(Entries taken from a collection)

--- --- ---

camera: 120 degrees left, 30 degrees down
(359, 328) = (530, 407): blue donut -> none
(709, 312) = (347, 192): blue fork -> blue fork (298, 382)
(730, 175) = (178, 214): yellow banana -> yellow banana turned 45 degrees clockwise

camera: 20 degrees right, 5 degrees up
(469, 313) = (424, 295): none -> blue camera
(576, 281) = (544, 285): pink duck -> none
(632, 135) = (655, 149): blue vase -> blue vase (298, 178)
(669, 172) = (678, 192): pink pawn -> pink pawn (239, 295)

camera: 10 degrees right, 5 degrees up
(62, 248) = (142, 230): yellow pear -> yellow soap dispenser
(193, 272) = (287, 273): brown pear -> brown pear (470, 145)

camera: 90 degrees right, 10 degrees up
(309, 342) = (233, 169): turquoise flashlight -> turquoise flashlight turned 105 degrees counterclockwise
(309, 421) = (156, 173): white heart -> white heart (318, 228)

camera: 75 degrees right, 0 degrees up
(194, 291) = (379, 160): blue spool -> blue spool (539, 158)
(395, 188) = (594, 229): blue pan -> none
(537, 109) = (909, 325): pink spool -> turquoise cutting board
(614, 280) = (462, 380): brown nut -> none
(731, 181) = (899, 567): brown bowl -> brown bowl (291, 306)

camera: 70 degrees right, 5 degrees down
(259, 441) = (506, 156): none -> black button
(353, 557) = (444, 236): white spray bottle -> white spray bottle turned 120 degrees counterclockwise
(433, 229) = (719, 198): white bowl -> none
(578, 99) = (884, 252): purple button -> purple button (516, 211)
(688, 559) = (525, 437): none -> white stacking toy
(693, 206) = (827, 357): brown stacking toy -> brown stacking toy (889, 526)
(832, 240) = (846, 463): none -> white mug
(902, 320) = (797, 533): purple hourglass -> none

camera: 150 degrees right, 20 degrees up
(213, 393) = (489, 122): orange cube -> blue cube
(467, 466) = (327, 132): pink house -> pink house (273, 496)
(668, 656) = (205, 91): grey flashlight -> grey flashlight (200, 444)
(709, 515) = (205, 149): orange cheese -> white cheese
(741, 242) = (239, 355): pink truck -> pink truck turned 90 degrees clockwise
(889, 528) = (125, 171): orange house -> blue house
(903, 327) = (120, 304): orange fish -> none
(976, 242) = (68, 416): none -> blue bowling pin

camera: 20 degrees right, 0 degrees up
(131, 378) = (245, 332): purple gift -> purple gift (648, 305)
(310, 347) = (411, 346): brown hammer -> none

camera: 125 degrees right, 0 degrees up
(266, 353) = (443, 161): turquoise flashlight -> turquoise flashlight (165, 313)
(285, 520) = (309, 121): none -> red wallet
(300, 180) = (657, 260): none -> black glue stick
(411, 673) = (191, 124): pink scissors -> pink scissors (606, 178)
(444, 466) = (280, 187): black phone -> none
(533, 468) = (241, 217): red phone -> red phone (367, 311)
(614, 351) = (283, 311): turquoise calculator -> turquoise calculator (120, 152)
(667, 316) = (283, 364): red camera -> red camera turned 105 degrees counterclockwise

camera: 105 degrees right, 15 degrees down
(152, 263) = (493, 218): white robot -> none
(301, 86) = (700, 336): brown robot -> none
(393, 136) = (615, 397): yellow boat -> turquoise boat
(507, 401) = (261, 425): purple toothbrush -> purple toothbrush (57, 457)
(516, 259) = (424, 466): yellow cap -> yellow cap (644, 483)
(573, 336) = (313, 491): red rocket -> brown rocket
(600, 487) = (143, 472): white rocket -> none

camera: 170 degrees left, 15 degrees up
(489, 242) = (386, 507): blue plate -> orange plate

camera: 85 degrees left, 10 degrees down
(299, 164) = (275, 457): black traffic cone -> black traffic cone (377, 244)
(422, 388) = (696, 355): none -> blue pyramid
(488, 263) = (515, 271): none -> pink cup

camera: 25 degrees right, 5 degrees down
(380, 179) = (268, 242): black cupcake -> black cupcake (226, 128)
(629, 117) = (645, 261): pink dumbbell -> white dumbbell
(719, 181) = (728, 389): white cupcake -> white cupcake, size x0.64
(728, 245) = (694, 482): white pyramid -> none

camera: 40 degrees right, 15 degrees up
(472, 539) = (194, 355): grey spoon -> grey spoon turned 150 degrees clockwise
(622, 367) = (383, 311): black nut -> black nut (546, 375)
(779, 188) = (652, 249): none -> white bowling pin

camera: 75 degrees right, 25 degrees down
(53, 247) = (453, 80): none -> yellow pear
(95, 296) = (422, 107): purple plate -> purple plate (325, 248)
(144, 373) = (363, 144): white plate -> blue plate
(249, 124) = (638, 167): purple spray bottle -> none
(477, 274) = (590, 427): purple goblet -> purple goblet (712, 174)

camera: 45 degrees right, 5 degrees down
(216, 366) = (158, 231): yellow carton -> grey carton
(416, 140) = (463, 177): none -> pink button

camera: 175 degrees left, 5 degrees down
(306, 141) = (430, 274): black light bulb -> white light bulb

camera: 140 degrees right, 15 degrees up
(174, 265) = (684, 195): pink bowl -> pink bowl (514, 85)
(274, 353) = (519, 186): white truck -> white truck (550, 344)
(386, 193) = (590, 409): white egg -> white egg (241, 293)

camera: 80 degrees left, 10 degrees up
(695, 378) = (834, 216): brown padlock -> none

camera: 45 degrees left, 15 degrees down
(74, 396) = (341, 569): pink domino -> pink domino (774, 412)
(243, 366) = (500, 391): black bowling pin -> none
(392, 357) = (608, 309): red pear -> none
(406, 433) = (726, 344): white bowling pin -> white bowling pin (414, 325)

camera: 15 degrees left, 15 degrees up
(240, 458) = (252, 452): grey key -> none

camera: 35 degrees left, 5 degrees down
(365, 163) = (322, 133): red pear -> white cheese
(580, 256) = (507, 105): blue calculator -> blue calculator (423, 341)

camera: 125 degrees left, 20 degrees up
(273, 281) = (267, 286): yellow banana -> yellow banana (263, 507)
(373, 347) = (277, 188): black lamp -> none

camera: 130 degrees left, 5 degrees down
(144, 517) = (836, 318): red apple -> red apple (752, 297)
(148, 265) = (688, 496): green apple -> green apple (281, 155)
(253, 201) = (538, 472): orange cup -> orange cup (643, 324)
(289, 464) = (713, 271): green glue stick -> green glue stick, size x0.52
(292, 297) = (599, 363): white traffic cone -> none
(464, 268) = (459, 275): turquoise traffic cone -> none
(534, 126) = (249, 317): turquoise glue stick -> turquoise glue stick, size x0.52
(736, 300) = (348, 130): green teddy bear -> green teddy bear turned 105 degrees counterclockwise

--- --- ---

What is needed
Every entry above must be reproduced exactly.

Solution for this task
camera: 120 degrees left, 30 degrees down
(359, 328) = (530, 407): blue donut -> none
(709, 312) = (347, 192): blue fork -> blue fork (298, 382)
(730, 175) = (178, 214): yellow banana -> yellow banana turned 45 degrees clockwise

camera: 20 degrees right, 5 degrees up
(469, 313) = (424, 295): none -> blue camera
(576, 281) = (544, 285): pink duck -> none
(632, 135) = (655, 149): blue vase -> blue vase (298, 178)
(669, 172) = (678, 192): pink pawn -> pink pawn (239, 295)

camera: 10 degrees right, 5 degrees up
(62, 248) = (142, 230): yellow pear -> yellow soap dispenser
(193, 272) = (287, 273): brown pear -> brown pear (470, 145)

camera: 90 degrees right, 10 degrees up
(309, 342) = (233, 169): turquoise flashlight -> turquoise flashlight turned 105 degrees counterclockwise
(309, 421) = (156, 173): white heart -> white heart (318, 228)

camera: 75 degrees right, 0 degrees up
(194, 291) = (379, 160): blue spool -> blue spool (539, 158)
(395, 188) = (594, 229): blue pan -> none
(537, 109) = (909, 325): pink spool -> turquoise cutting board
(614, 280) = (462, 380): brown nut -> none
(731, 181) = (899, 567): brown bowl -> brown bowl (291, 306)

camera: 70 degrees right, 5 degrees down
(259, 441) = (506, 156): none -> black button
(353, 557) = (444, 236): white spray bottle -> white spray bottle turned 120 degrees counterclockwise
(433, 229) = (719, 198): white bowl -> none
(578, 99) = (884, 252): purple button -> purple button (516, 211)
(688, 559) = (525, 437): none -> white stacking toy
(693, 206) = (827, 357): brown stacking toy -> brown stacking toy (889, 526)
(832, 240) = (846, 463): none -> white mug
(902, 320) = (797, 533): purple hourglass -> none

camera: 150 degrees right, 20 degrees up
(213, 393) = (489, 122): orange cube -> blue cube
(467, 466) = (327, 132): pink house -> pink house (273, 496)
(668, 656) = (205, 91): grey flashlight -> grey flashlight (200, 444)
(709, 515) = (205, 149): orange cheese -> white cheese
(741, 242) = (239, 355): pink truck -> pink truck turned 90 degrees clockwise
(889, 528) = (125, 171): orange house -> blue house
(903, 327) = (120, 304): orange fish -> none
(976, 242) = (68, 416): none -> blue bowling pin

camera: 20 degrees right, 0 degrees up
(131, 378) = (245, 332): purple gift -> purple gift (648, 305)
(310, 347) = (411, 346): brown hammer -> none

camera: 125 degrees right, 0 degrees up
(266, 353) = (443, 161): turquoise flashlight -> turquoise flashlight (165, 313)
(285, 520) = (309, 121): none -> red wallet
(300, 180) = (657, 260): none -> black glue stick
(411, 673) = (191, 124): pink scissors -> pink scissors (606, 178)
(444, 466) = (280, 187): black phone -> none
(533, 468) = (241, 217): red phone -> red phone (367, 311)
(614, 351) = (283, 311): turquoise calculator -> turquoise calculator (120, 152)
(667, 316) = (283, 364): red camera -> red camera turned 105 degrees counterclockwise

camera: 105 degrees right, 15 degrees down
(152, 263) = (493, 218): white robot -> none
(301, 86) = (700, 336): brown robot -> none
(393, 136) = (615, 397): yellow boat -> turquoise boat
(507, 401) = (261, 425): purple toothbrush -> purple toothbrush (57, 457)
(516, 259) = (424, 466): yellow cap -> yellow cap (644, 483)
(573, 336) = (313, 491): red rocket -> brown rocket
(600, 487) = (143, 472): white rocket -> none

camera: 170 degrees left, 15 degrees up
(489, 242) = (386, 507): blue plate -> orange plate

camera: 85 degrees left, 10 degrees down
(299, 164) = (275, 457): black traffic cone -> black traffic cone (377, 244)
(422, 388) = (696, 355): none -> blue pyramid
(488, 263) = (515, 271): none -> pink cup

camera: 25 degrees right, 5 degrees down
(380, 179) = (268, 242): black cupcake -> black cupcake (226, 128)
(629, 117) = (645, 261): pink dumbbell -> white dumbbell
(719, 181) = (728, 389): white cupcake -> white cupcake, size x0.64
(728, 245) = (694, 482): white pyramid -> none

camera: 40 degrees right, 15 degrees up
(472, 539) = (194, 355): grey spoon -> grey spoon turned 150 degrees clockwise
(622, 367) = (383, 311): black nut -> black nut (546, 375)
(779, 188) = (652, 249): none -> white bowling pin

camera: 75 degrees right, 25 degrees down
(53, 247) = (453, 80): none -> yellow pear
(95, 296) = (422, 107): purple plate -> purple plate (325, 248)
(144, 373) = (363, 144): white plate -> blue plate
(249, 124) = (638, 167): purple spray bottle -> none
(477, 274) = (590, 427): purple goblet -> purple goblet (712, 174)

camera: 45 degrees right, 5 degrees down
(216, 366) = (158, 231): yellow carton -> grey carton
(416, 140) = (463, 177): none -> pink button

camera: 175 degrees left, 5 degrees down
(306, 141) = (430, 274): black light bulb -> white light bulb

camera: 140 degrees right, 15 degrees up
(174, 265) = (684, 195): pink bowl -> pink bowl (514, 85)
(274, 353) = (519, 186): white truck -> white truck (550, 344)
(386, 193) = (590, 409): white egg -> white egg (241, 293)

camera: 80 degrees left, 10 degrees up
(695, 378) = (834, 216): brown padlock -> none

camera: 45 degrees left, 15 degrees down
(74, 396) = (341, 569): pink domino -> pink domino (774, 412)
(243, 366) = (500, 391): black bowling pin -> none
(392, 357) = (608, 309): red pear -> none
(406, 433) = (726, 344): white bowling pin -> white bowling pin (414, 325)

camera: 15 degrees left, 15 degrees up
(240, 458) = (252, 452): grey key -> none

camera: 35 degrees left, 5 degrees down
(365, 163) = (322, 133): red pear -> white cheese
(580, 256) = (507, 105): blue calculator -> blue calculator (423, 341)

camera: 125 degrees left, 20 degrees up
(273, 281) = (267, 286): yellow banana -> yellow banana (263, 507)
(373, 347) = (277, 188): black lamp -> none

camera: 130 degrees left, 5 degrees down
(144, 517) = (836, 318): red apple -> red apple (752, 297)
(148, 265) = (688, 496): green apple -> green apple (281, 155)
(253, 201) = (538, 472): orange cup -> orange cup (643, 324)
(289, 464) = (713, 271): green glue stick -> green glue stick, size x0.52
(292, 297) = (599, 363): white traffic cone -> none
(464, 268) = (459, 275): turquoise traffic cone -> none
(534, 126) = (249, 317): turquoise glue stick -> turquoise glue stick, size x0.52
(736, 300) = (348, 130): green teddy bear -> green teddy bear turned 105 degrees counterclockwise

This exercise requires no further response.